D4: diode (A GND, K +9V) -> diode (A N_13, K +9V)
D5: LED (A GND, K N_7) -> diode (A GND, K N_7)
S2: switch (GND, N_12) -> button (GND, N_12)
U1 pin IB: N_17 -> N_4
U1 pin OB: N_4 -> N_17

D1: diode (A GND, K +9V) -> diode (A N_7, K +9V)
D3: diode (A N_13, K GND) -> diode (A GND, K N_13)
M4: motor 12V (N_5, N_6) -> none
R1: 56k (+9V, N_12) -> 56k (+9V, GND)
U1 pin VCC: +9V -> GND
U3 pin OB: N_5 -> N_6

= = = =

→ **Work instructions**: Go through the entries line by line and count those with "diode". Give only the count.

→ **Answer for this exercise**: 4